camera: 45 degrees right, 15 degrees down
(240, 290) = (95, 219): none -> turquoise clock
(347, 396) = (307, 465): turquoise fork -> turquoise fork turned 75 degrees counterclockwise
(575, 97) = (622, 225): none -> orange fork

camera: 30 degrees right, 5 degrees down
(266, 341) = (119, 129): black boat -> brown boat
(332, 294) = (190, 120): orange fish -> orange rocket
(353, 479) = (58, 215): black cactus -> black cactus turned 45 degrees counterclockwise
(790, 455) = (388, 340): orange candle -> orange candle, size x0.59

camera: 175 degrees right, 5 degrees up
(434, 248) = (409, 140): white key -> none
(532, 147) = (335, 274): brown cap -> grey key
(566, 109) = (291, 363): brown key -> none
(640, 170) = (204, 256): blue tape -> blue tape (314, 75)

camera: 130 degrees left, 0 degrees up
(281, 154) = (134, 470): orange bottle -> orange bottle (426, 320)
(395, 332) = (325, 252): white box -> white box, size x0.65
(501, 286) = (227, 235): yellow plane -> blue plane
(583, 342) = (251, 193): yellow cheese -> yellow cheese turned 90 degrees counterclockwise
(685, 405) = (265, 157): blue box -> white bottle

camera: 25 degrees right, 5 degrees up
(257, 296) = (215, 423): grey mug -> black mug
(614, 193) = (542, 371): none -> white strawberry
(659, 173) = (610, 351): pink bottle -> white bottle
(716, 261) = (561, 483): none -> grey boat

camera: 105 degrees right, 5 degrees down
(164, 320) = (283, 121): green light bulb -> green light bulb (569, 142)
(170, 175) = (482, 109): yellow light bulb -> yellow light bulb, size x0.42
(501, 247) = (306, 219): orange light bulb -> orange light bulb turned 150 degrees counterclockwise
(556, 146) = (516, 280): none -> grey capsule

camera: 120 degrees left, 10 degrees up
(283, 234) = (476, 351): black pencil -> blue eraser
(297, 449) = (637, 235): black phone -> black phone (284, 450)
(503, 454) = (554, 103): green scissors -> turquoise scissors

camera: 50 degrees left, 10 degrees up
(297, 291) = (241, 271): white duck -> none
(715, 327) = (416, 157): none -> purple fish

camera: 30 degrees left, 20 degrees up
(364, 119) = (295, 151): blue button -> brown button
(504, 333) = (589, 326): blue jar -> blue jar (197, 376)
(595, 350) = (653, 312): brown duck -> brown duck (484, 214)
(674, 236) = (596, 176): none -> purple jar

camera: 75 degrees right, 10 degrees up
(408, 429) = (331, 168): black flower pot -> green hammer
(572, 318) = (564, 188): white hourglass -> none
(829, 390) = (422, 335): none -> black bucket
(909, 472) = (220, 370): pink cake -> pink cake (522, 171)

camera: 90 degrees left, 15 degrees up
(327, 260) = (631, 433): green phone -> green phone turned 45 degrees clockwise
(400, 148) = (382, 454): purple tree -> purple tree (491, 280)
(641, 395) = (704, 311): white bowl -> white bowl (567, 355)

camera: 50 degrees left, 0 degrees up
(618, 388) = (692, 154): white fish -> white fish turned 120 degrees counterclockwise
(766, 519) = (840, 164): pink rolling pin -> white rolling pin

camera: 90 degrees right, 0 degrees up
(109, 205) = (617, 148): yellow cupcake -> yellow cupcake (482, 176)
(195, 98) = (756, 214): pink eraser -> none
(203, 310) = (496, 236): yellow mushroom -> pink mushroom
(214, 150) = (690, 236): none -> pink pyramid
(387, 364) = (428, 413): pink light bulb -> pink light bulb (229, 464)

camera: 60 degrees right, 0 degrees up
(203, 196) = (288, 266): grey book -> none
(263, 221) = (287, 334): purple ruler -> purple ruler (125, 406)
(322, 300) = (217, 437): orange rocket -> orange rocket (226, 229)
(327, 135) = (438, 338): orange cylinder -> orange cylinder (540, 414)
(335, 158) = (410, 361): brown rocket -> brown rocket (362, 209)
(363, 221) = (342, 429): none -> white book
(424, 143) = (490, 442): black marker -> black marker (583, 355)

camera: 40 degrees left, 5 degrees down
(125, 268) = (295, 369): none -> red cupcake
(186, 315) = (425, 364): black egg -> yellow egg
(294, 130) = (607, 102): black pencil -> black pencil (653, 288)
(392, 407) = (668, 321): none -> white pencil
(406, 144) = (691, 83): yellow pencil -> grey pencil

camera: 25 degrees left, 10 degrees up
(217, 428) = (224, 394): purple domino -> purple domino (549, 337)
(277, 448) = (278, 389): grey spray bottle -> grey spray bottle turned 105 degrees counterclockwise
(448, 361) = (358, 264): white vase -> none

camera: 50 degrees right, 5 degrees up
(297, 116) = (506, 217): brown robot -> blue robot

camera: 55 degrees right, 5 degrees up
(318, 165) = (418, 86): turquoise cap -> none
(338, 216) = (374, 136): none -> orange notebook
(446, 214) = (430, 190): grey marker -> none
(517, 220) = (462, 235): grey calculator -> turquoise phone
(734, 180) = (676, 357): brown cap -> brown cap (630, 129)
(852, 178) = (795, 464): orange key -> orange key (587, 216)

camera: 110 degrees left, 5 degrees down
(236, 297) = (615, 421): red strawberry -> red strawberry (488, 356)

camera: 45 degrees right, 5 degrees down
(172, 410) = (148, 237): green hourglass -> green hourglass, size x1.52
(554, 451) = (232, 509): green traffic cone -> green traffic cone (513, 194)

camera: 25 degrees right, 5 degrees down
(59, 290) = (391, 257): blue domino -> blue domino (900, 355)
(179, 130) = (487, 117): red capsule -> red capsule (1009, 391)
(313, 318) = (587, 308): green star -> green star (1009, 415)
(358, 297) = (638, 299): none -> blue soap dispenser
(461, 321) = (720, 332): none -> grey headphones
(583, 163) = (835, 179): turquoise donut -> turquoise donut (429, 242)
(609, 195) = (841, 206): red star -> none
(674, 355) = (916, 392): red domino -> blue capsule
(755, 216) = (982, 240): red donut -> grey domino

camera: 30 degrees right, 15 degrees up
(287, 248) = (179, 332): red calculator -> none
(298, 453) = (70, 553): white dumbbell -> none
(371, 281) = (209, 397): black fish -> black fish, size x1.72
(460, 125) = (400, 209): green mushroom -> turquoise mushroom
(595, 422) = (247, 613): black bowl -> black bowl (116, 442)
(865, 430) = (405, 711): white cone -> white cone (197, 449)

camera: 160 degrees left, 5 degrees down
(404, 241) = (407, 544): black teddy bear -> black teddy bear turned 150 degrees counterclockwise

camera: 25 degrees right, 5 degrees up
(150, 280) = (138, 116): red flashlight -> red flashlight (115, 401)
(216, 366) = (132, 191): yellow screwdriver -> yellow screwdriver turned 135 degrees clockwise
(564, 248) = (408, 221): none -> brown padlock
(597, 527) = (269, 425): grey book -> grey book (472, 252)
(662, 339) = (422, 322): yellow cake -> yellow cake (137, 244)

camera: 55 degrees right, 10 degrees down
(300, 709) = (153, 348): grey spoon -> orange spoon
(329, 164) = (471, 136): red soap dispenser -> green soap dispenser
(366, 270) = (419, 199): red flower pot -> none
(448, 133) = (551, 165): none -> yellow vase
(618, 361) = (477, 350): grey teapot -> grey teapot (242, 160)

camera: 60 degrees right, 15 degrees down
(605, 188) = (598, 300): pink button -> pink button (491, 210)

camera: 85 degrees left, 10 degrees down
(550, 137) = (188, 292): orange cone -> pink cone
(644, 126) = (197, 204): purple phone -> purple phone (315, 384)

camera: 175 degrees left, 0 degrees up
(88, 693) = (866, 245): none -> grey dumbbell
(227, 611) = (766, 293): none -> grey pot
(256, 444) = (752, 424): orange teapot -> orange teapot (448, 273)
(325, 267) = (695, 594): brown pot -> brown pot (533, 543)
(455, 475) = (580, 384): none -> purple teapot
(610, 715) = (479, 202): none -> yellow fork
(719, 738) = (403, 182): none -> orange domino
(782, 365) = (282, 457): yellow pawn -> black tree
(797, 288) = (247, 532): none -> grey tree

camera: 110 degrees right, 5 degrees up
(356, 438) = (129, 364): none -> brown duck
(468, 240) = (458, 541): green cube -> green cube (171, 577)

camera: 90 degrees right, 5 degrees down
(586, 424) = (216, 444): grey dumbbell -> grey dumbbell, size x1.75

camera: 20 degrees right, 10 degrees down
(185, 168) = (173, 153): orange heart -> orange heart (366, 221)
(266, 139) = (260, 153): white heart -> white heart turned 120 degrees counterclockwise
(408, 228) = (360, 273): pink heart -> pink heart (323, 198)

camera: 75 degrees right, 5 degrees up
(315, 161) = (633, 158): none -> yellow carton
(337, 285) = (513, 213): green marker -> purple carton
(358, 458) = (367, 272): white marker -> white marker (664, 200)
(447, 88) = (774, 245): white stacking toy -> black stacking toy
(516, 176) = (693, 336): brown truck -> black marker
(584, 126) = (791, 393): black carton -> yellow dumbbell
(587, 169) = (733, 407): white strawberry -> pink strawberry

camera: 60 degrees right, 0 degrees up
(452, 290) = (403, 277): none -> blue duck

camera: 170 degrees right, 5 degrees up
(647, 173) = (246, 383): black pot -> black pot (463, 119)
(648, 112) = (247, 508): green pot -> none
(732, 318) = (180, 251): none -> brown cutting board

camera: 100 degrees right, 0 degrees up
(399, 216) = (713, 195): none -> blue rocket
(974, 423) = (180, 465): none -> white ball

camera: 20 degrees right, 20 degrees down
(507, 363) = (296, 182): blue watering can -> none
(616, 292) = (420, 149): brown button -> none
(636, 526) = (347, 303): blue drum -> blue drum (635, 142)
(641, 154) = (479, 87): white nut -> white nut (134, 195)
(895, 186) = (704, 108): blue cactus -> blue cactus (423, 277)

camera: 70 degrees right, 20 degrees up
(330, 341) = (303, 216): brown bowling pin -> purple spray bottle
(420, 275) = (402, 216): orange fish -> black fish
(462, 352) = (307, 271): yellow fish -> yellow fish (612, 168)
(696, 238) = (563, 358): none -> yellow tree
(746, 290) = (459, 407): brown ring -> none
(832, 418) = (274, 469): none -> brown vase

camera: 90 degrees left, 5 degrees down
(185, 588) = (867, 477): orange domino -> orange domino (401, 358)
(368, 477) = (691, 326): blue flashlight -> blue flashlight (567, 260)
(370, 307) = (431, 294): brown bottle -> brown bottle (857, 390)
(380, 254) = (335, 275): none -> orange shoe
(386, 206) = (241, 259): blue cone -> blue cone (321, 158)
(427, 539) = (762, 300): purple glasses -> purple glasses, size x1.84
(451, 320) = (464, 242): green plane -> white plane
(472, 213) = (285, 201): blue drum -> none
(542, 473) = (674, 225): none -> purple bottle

.....

■ Instruction
From the records above, show each line that contains the word "tree".

■ Exercise answer
(400, 148) = (382, 454): purple tree -> purple tree (491, 280)
(782, 365) = (282, 457): yellow pawn -> black tree
(797, 288) = (247, 532): none -> grey tree
(696, 238) = (563, 358): none -> yellow tree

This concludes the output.